▶ Exercise
The answer must be every line from the listing that holds the string "VEXT".

▶ Material for the task
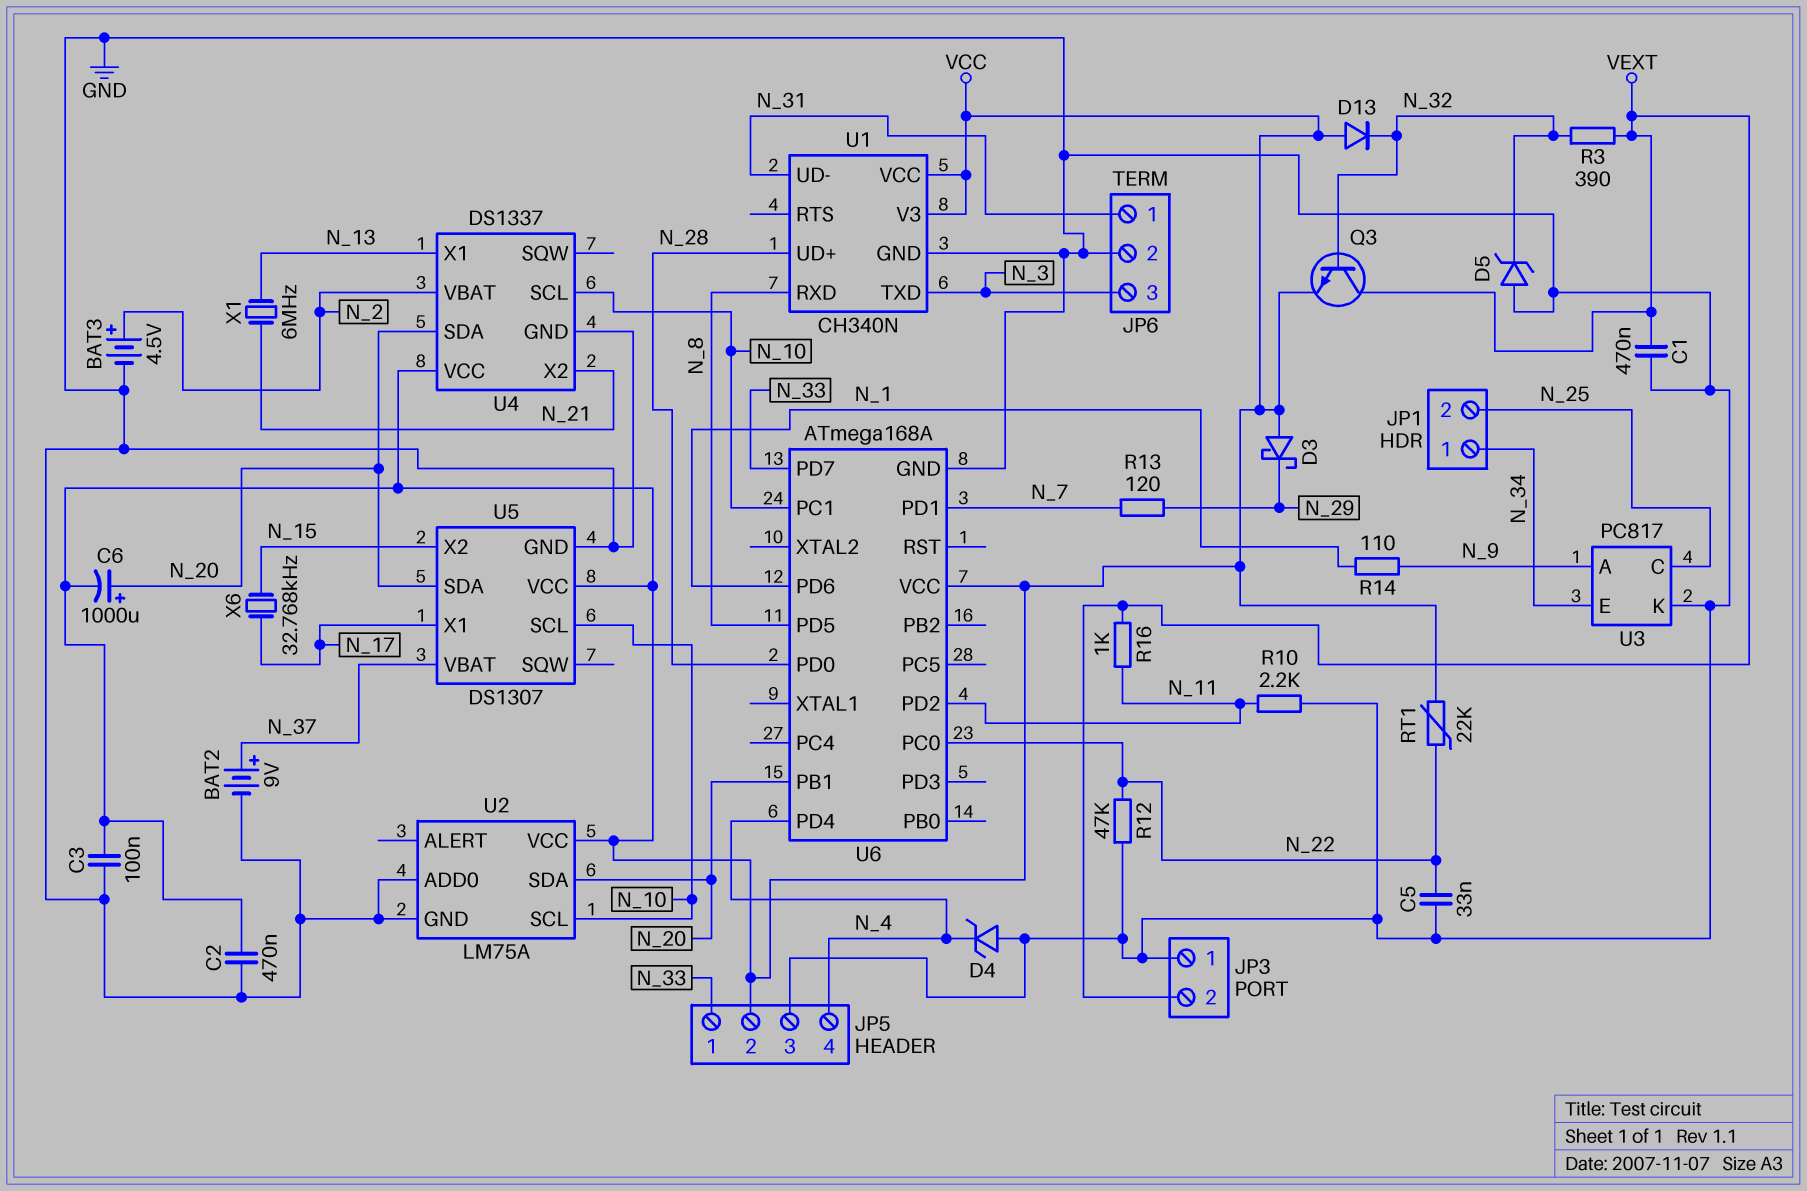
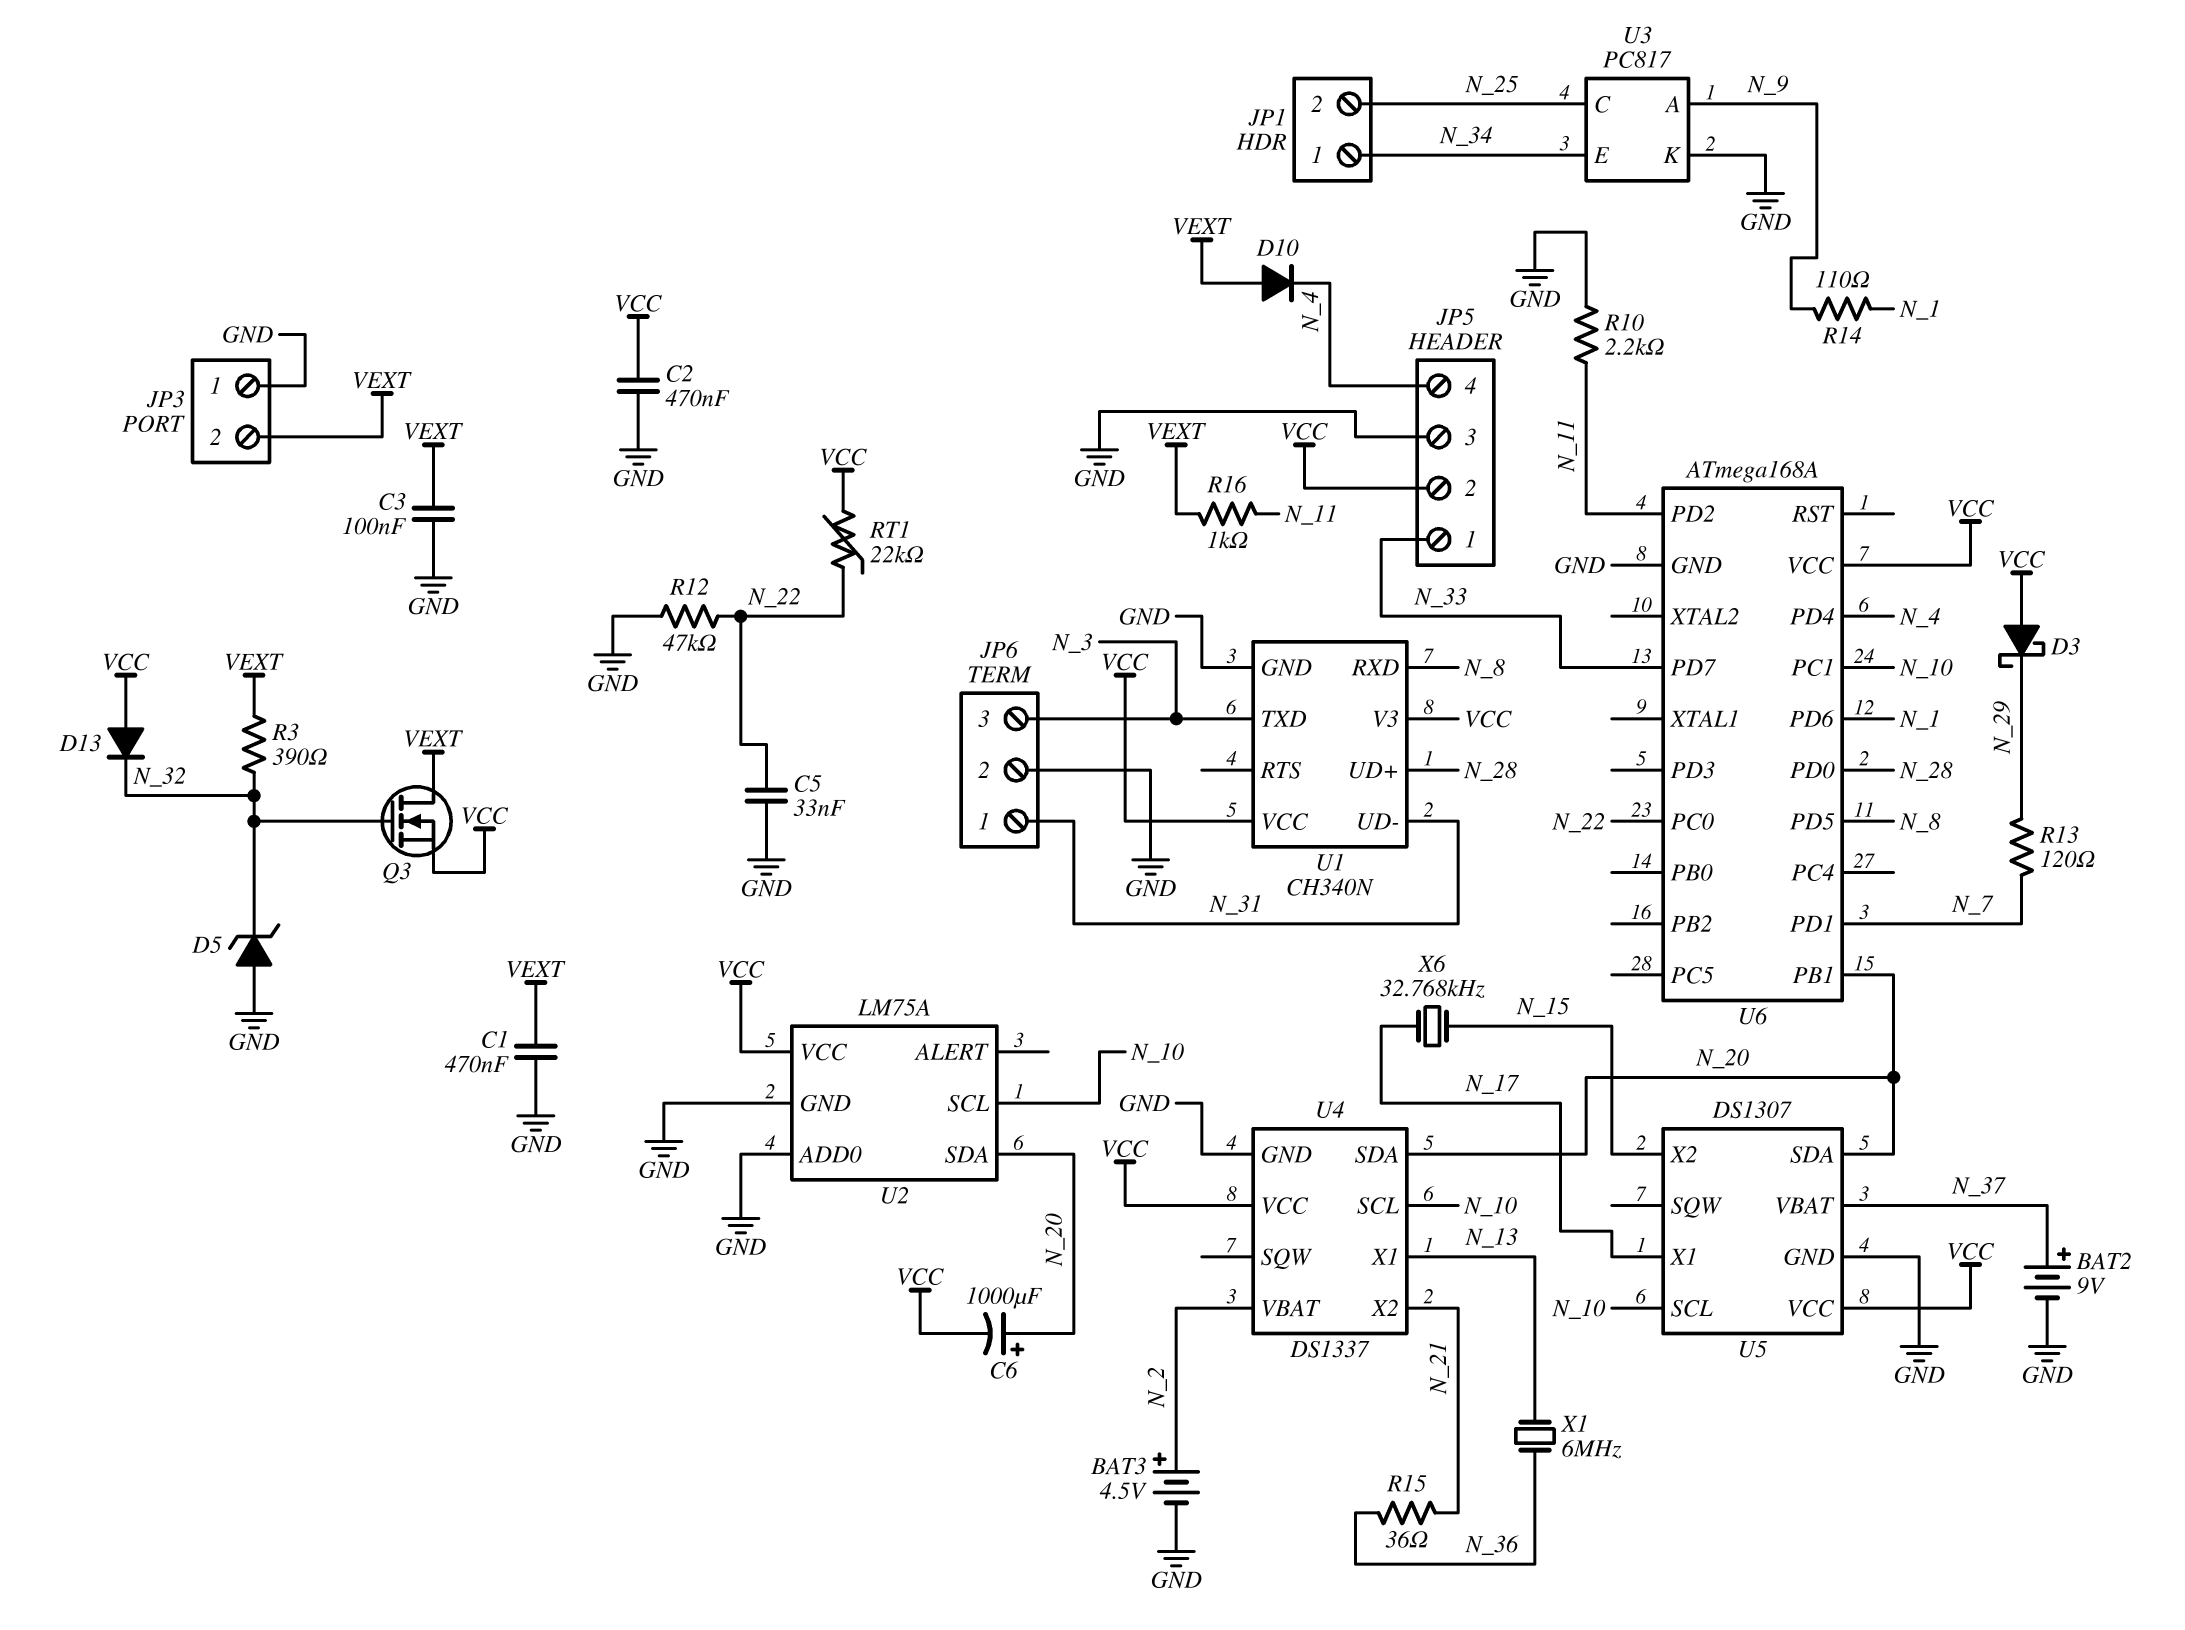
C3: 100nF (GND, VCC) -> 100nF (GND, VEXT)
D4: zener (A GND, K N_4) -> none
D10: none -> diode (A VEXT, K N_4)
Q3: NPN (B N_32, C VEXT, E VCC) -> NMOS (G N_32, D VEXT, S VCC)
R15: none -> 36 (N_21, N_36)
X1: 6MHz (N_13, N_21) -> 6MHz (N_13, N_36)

▶ Completed task
C3: 100nF (GND, VCC) -> 100nF (GND, VEXT)
D10: none -> diode (A VEXT, K N_4)
Q3: NPN (B N_32, C VEXT, E VCC) -> NMOS (G N_32, D VEXT, S VCC)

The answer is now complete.